Data items
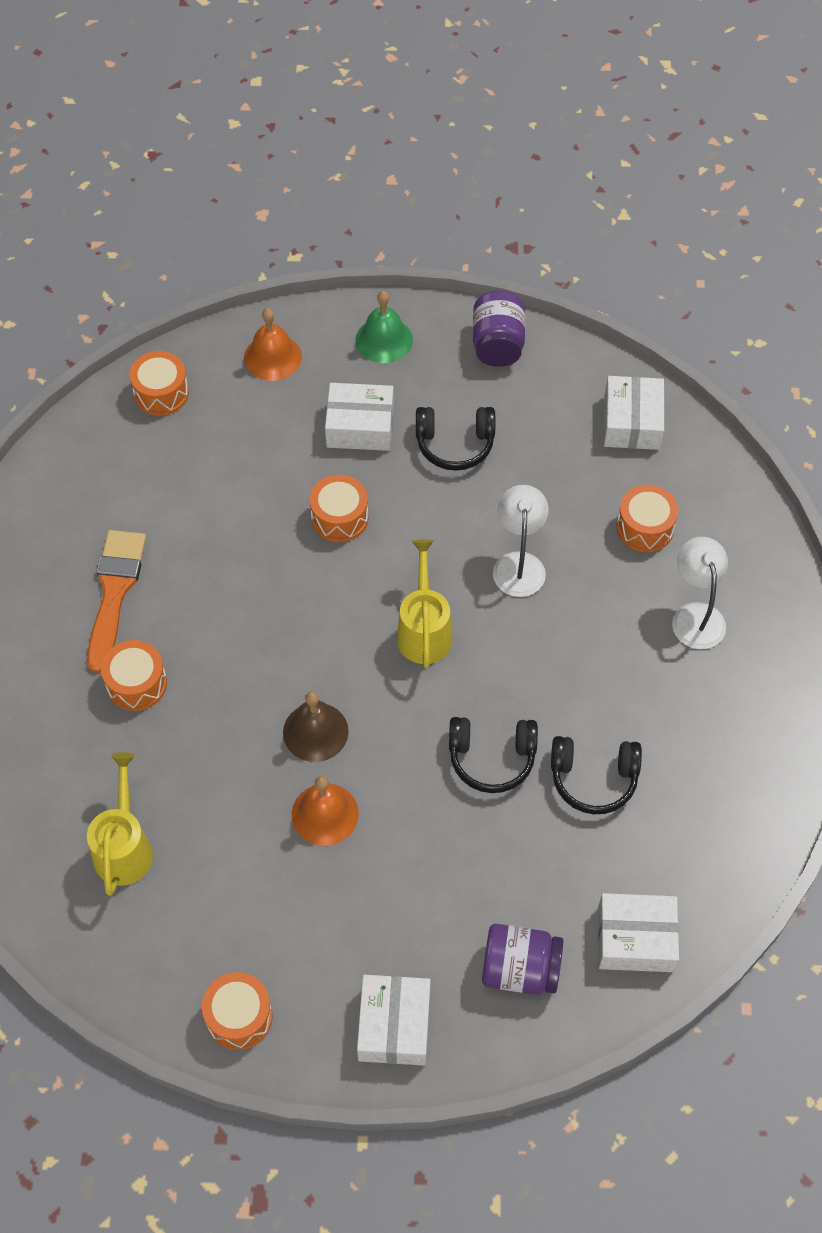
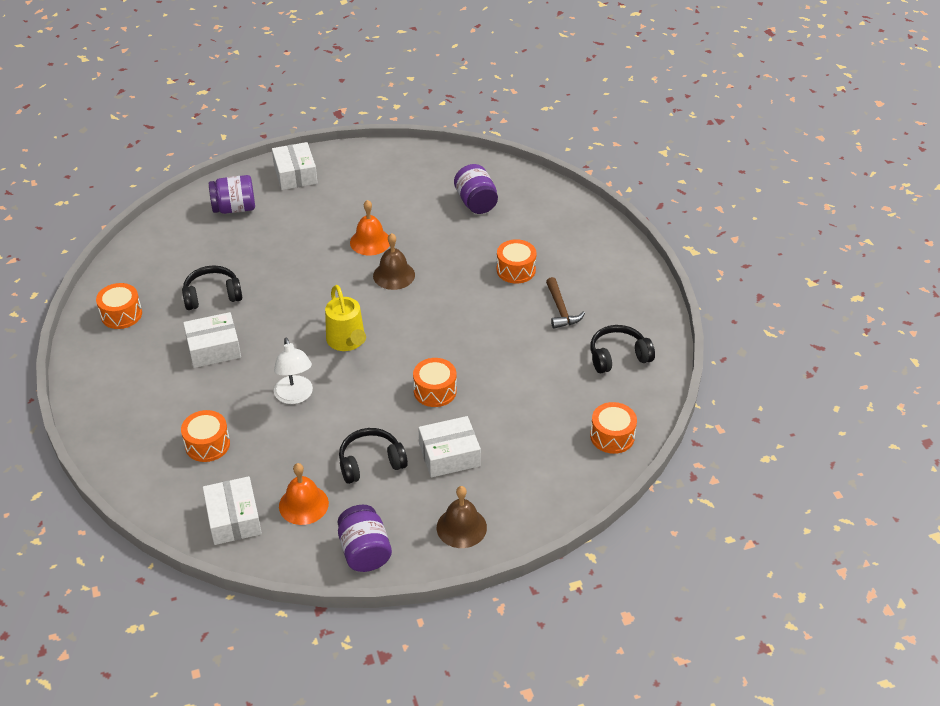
camera: 160 degrees right, 15 degrees down
orange brush [87,530,146,673] -> brown hammer [546,277,585,329]
yellow watering can [87,752,153,896] -> purple jar [454,164,498,214]
orange drum [202,972,273,1050] -> orange drum moved to [96,283,142,329]
orange bell [244,308,302,381] -> orange bell moved to [279,463,329,525]
green bell [355,291,413,363] -> brown bell [437,486,487,548]
black headphones [449,717,538,793] -> black headphones moved to [590,325,655,373]
white box [598,893,679,972] -> white box moved to [183,312,241,368]
white lamp [672,537,728,649] -> none

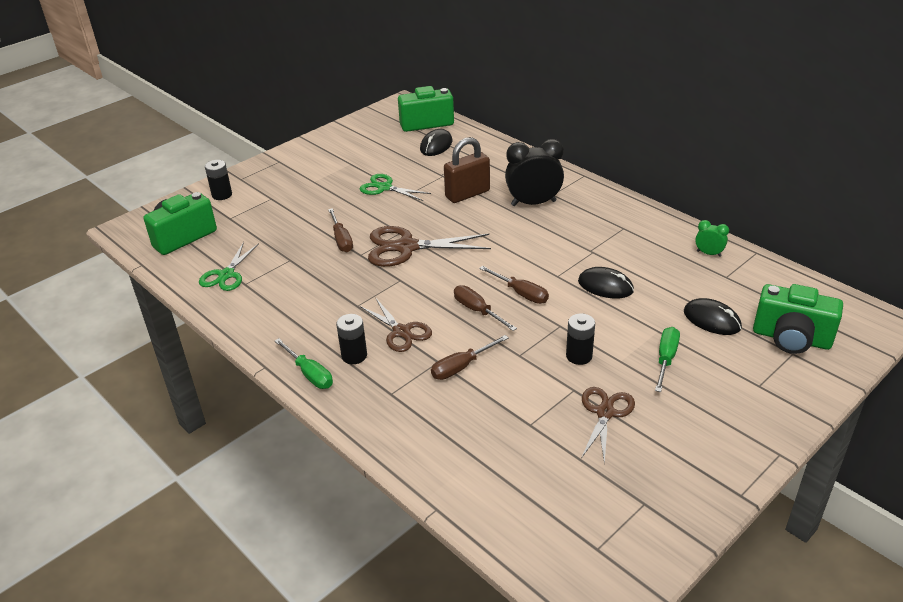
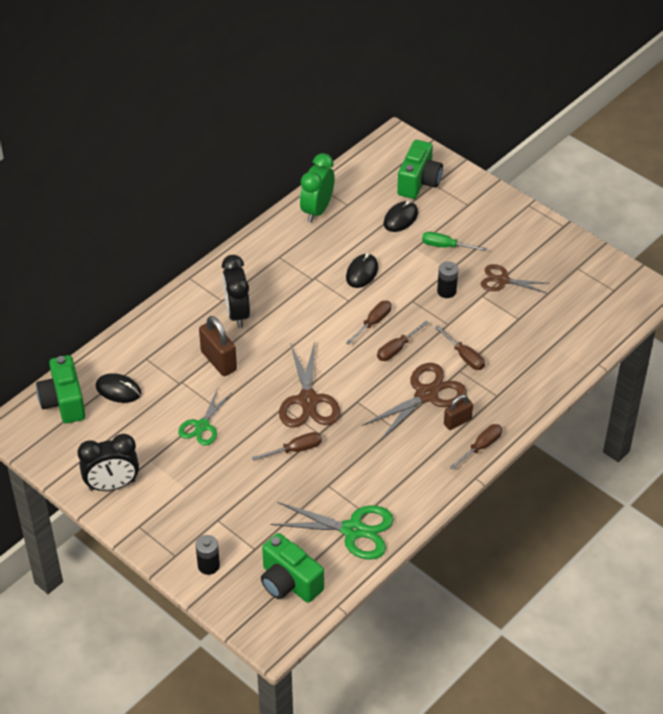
camera: 95 degrees left, 10 degrees up
green scissors [199,242,259,291] -> green scissors [271,502,394,560], size x1.57
green screwdriver [275,338,333,389] -> brown screwdriver [450,424,502,470]
black battery [336,314,367,364] -> brown padlock [444,395,473,430]
brown scissors [360,297,432,352] -> brown scissors [362,363,467,442], size x1.57
green clock [695,220,729,257] -> green clock [300,153,335,223], size x2.05
none -> black clock [78,434,139,491]

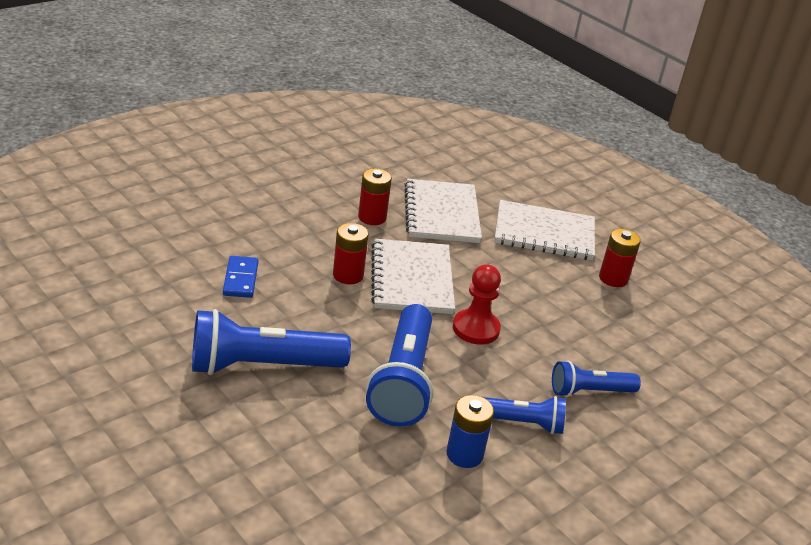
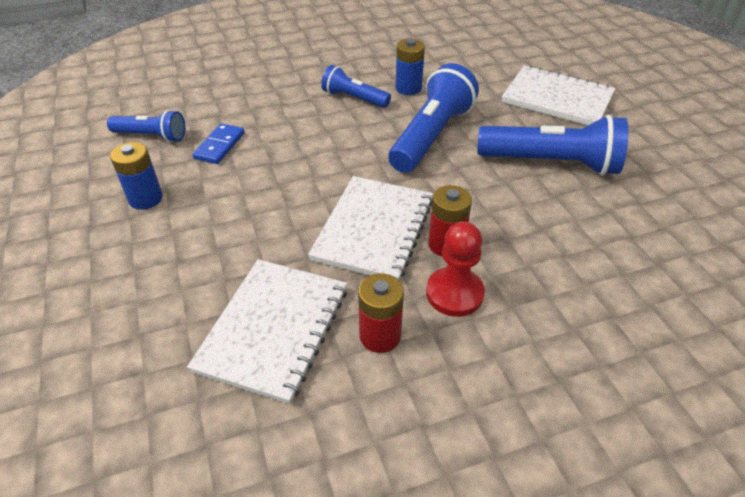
camera: 155 degrees left, 10 degrees up
blue domino [223,256,258,298] -> blue domino moved to [192,123,244,164]
red pawn [453,264,501,345] -> red pawn moved to [426,222,485,317]
white notebook [495,200,595,260] -> white notebook moved to [502,65,615,125]
blue flashlight [552,361,641,397] -> blue flashlight moved to [107,110,185,142]
red battery [599,229,641,287] -> blue battery [110,142,163,210]

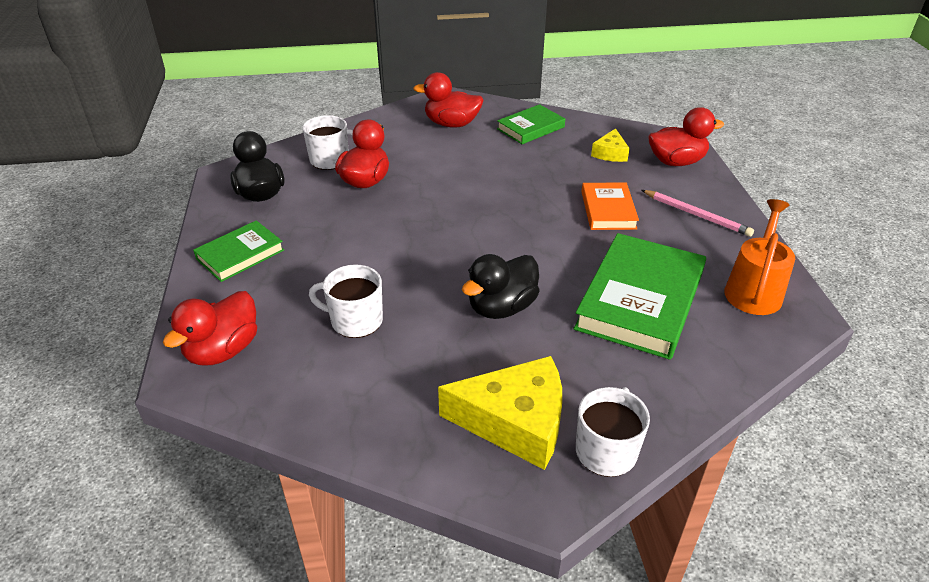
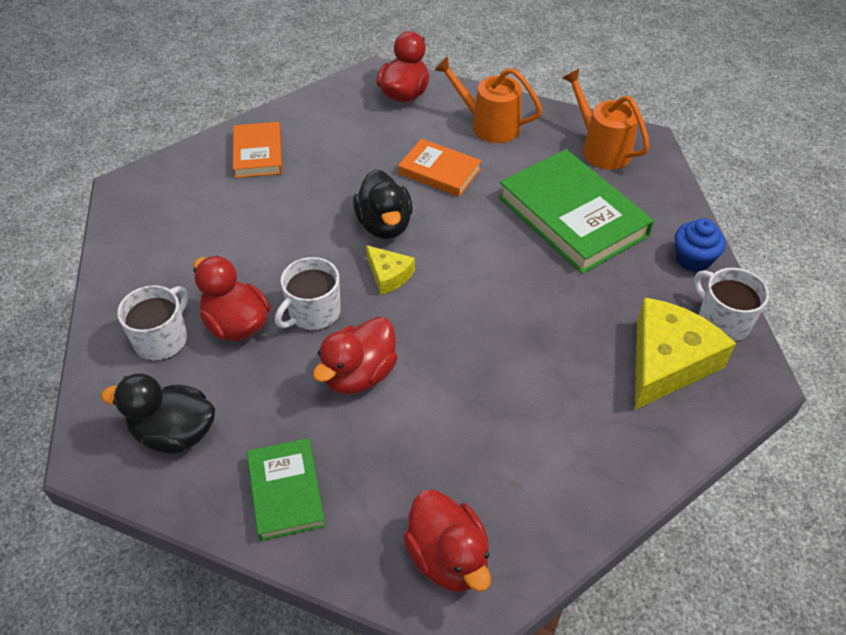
camera: 60 degrees left, 10 degrees up
white mug [309,264,383,338] -> white mug moved to [275,257,341,331]
red duck [413,72,484,127] -> red duck moved to [313,317,398,395]
black duck [462,254,540,319] -> black duck moved to [353,169,413,239]
green book [497,104,565,144] -> orange book [233,122,283,178]
yellow cheese [591,128,630,162] -> yellow cheese moved to [366,245,415,295]
pink pencil [642,190,754,237] -> orange watering can [434,56,542,143]
none -> blue cupcake [675,218,726,272]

* **What to do**
Transcribe nothing but the lines from the one containing "red battery [599,229,641,287]" through the final line of the records, exactly as written and without pictures.

* **Exercise answer**
red battery [599,229,641,287] -> blue battery [110,142,163,210]

camera: 60 degrees left, 10 degrees up
white mug [309,264,383,338] -> white mug moved to [275,257,341,331]
red duck [413,72,484,127] -> red duck moved to [313,317,398,395]
black duck [462,254,540,319] -> black duck moved to [353,169,413,239]
green book [497,104,565,144] -> orange book [233,122,283,178]
yellow cheese [591,128,630,162] -> yellow cheese moved to [366,245,415,295]
pink pencil [642,190,754,237] -> orange watering can [434,56,542,143]
none -> blue cupcake [675,218,726,272]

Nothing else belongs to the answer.